Before and after images

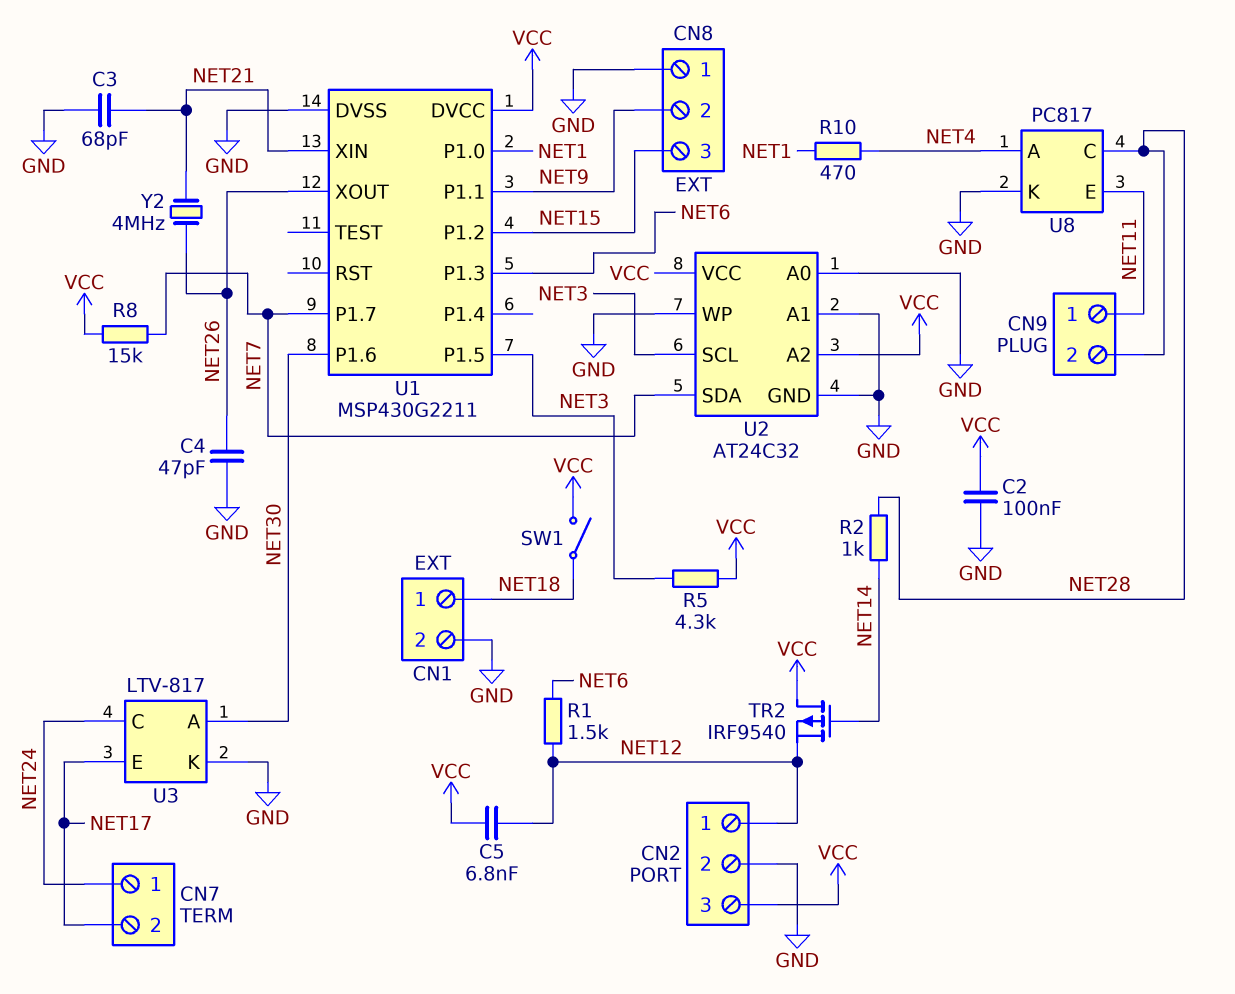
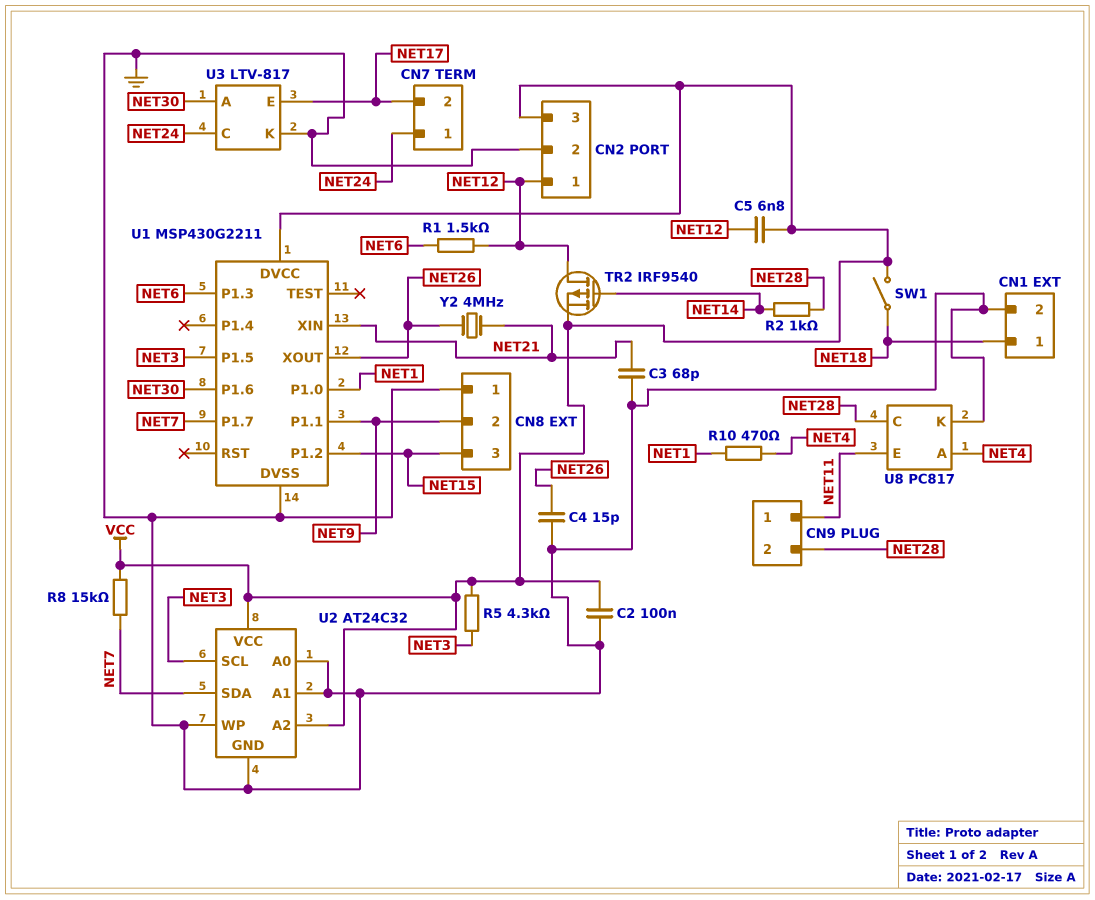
C4: 47pF (GND, NET26) -> 15pF (GND, NET26)
TR2: PMOS IRF9540 (G NET14, D VCC, S NET12) -> PMOS IRF9540 (G NET14, D NET12, S VCC)

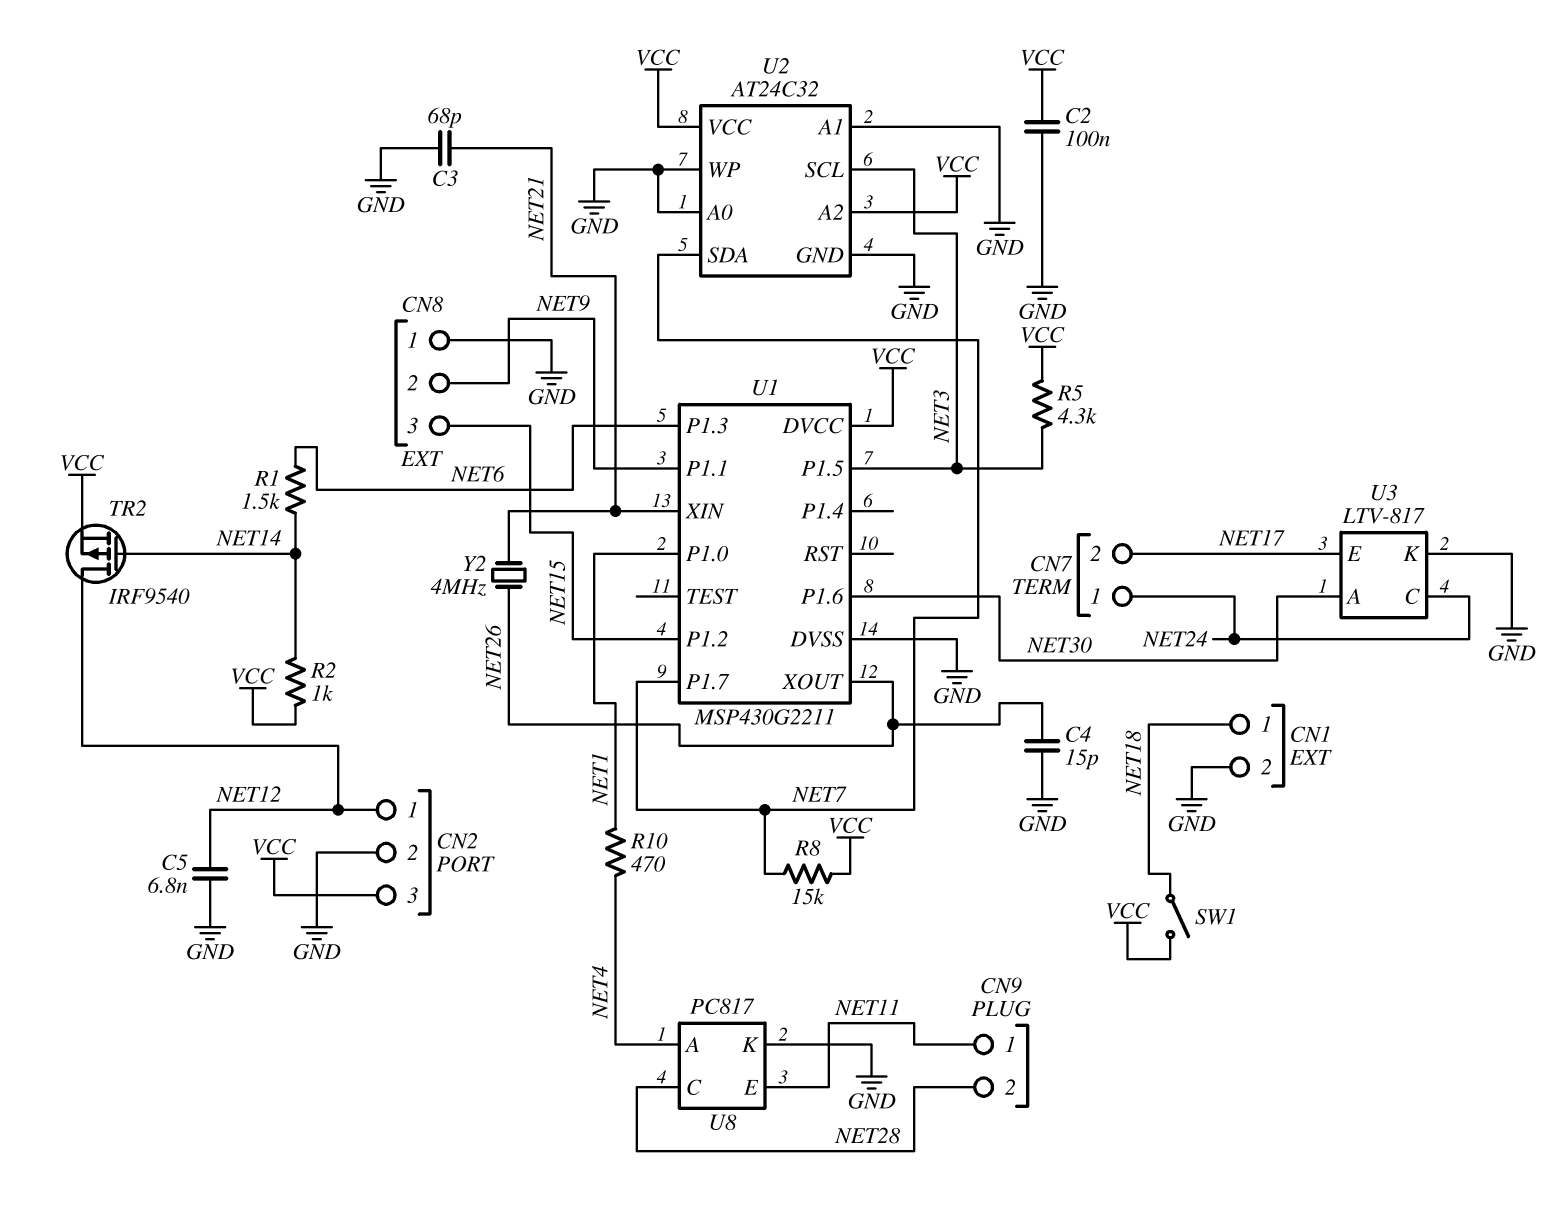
C5: 6.8nF (NET12, VCC) -> 6.8nF (GND, NET12)
R1: 1.5k (NET6, NET12) -> 1.5k (NET6, NET14)
R2: 1k (NET14, NET28) -> 1k (NET14, VCC)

ABOUT THIS TASK:
All of the lines above must be repeated without alteration, though the pictures are to be excluded.

YOUR SOLUTION:
C4: 47pF (GND, NET26) -> 15pF (GND, NET26)
TR2: PMOS IRF9540 (G NET14, D VCC, S NET12) -> PMOS IRF9540 (G NET14, D NET12, S VCC)

C5: 6.8nF (NET12, VCC) -> 6.8nF (GND, NET12)
R1: 1.5k (NET6, NET12) -> 1.5k (NET6, NET14)
R2: 1k (NET14, NET28) -> 1k (NET14, VCC)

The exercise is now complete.